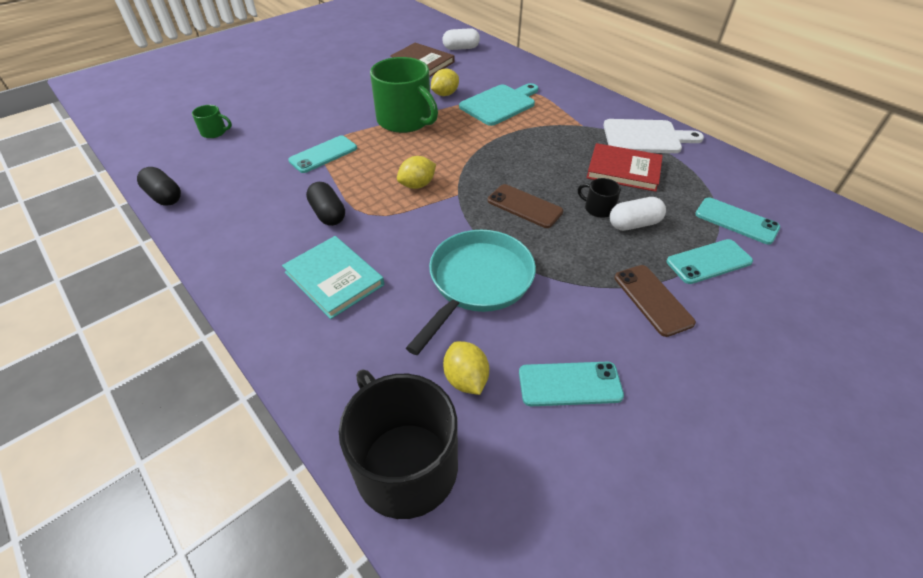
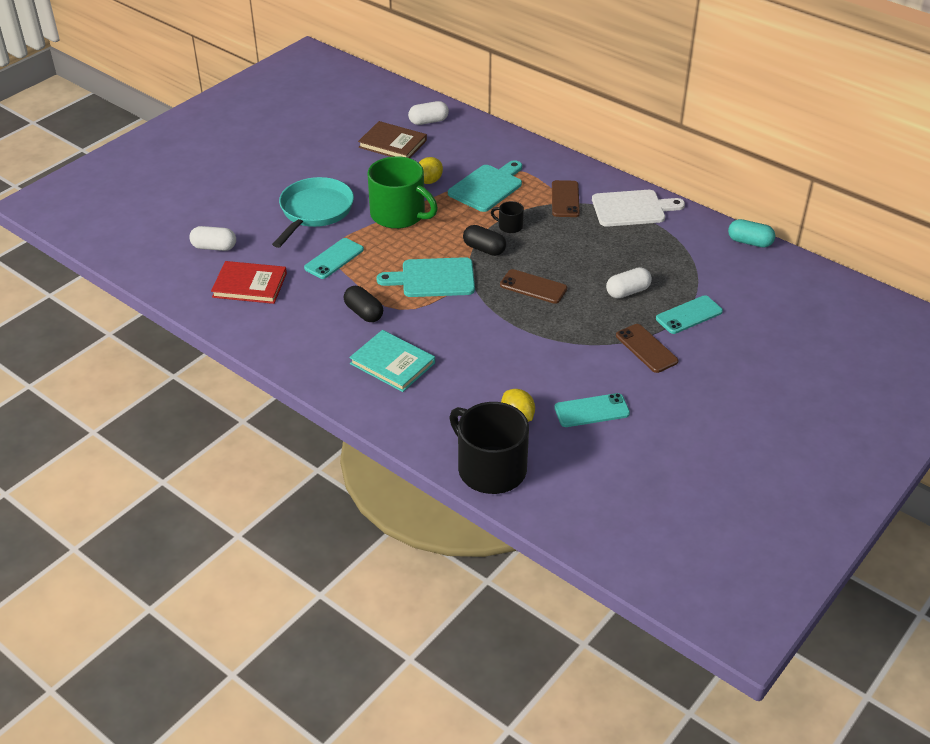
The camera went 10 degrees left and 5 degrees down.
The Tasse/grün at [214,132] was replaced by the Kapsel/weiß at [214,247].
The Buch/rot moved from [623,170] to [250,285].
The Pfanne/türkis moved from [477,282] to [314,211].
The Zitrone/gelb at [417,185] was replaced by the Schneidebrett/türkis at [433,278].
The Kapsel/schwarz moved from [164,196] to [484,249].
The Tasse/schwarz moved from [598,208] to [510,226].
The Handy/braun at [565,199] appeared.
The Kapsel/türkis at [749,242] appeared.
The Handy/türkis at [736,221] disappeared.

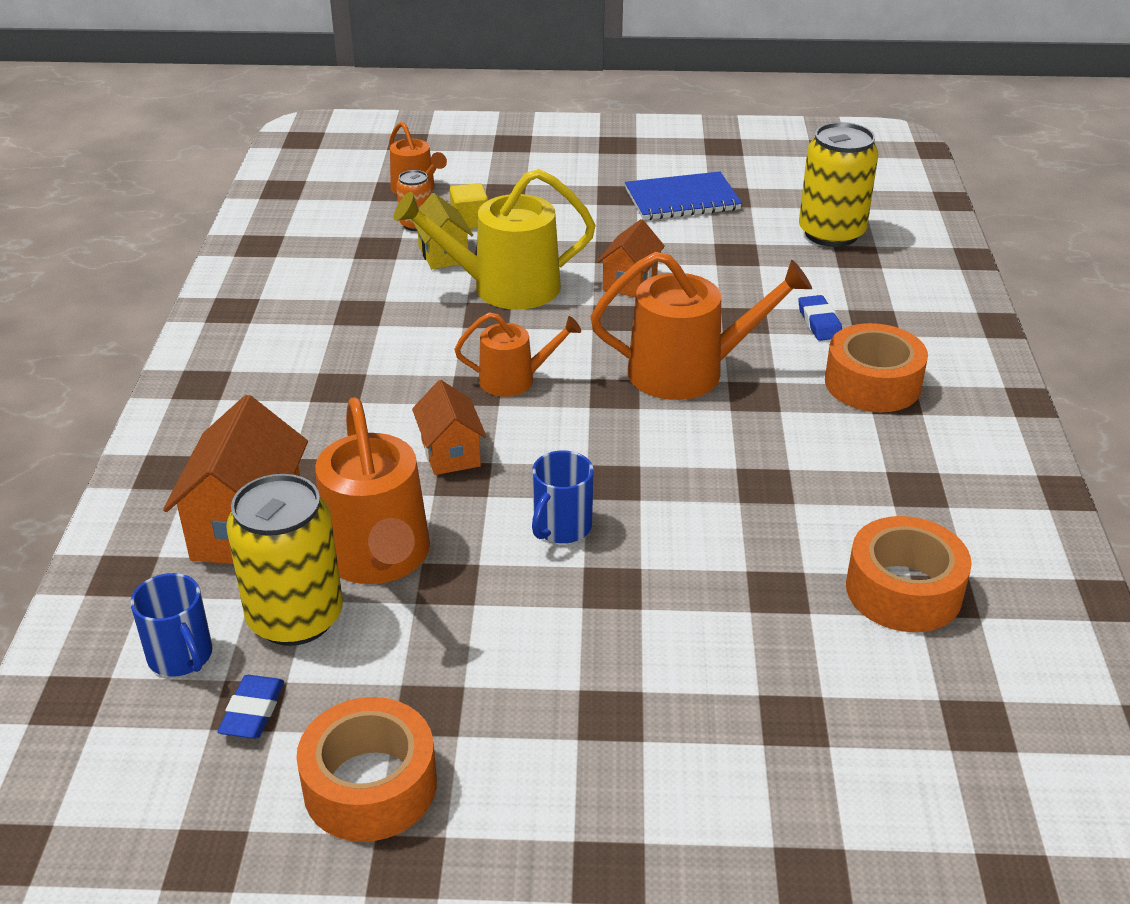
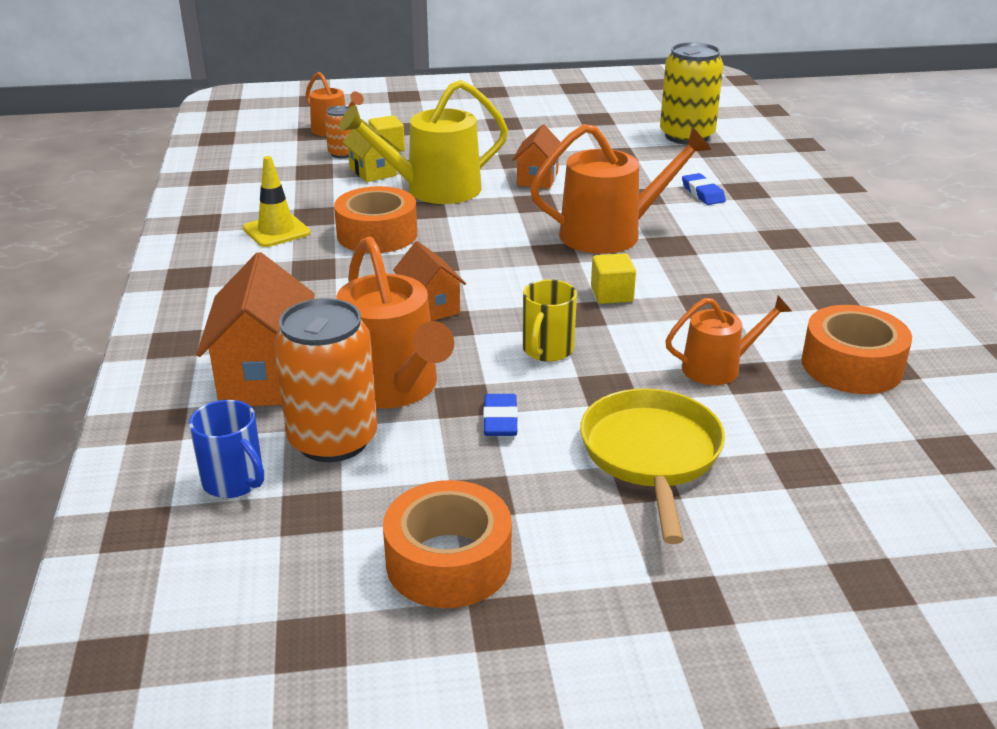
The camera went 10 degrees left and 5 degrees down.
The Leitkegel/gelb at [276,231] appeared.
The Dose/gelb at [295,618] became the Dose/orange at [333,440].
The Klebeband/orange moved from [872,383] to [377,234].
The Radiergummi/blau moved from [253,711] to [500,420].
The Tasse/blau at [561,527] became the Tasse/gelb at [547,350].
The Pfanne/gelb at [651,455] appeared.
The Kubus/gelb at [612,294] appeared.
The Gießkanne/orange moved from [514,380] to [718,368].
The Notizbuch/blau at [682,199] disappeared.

--------

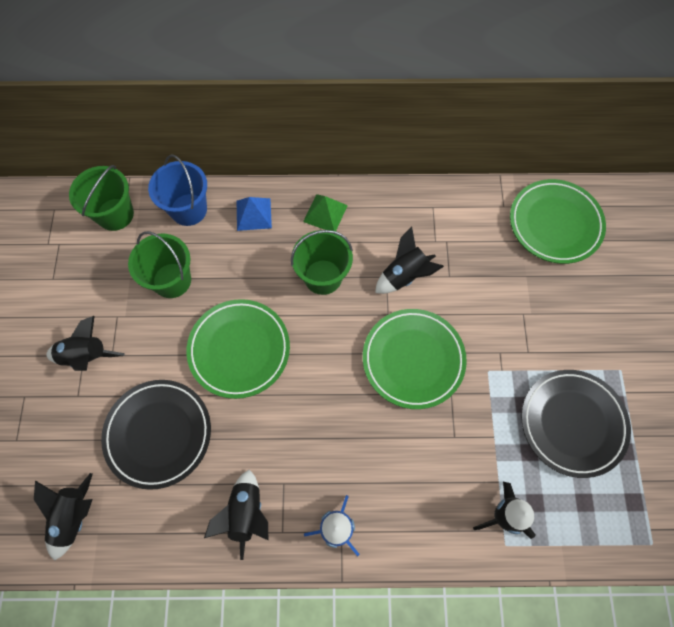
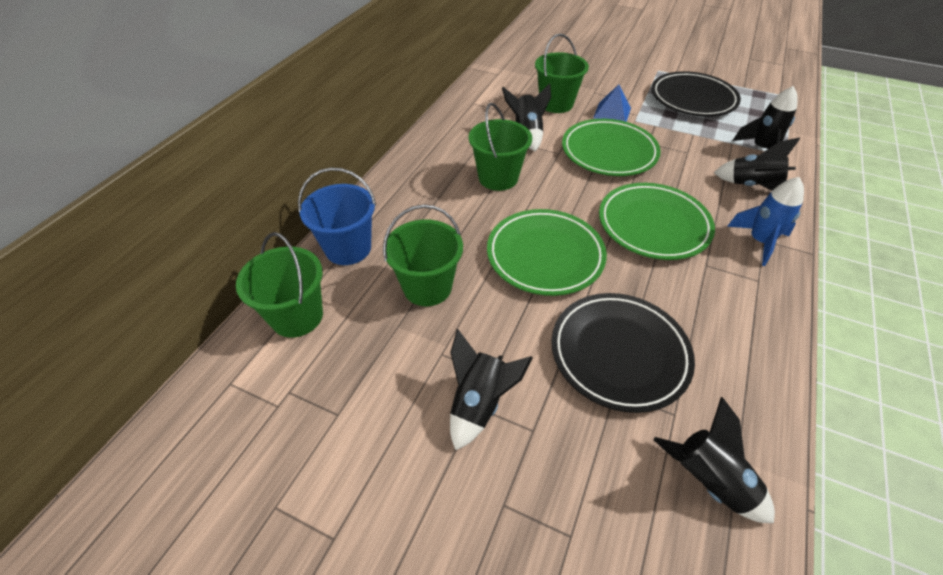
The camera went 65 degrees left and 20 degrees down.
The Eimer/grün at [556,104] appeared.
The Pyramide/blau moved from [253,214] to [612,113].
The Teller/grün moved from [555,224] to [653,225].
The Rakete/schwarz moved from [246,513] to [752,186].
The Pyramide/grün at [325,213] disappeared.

--------

Check every line above for the string "Kapsel" and copy those that have it.

The Tasse/grün at [214,132] was replaced by the Kapsel/weiß at [214,247].
The Kapsel/schwarz moved from [164,196] to [484,249].
The Kapsel/türkis at [749,242] appeared.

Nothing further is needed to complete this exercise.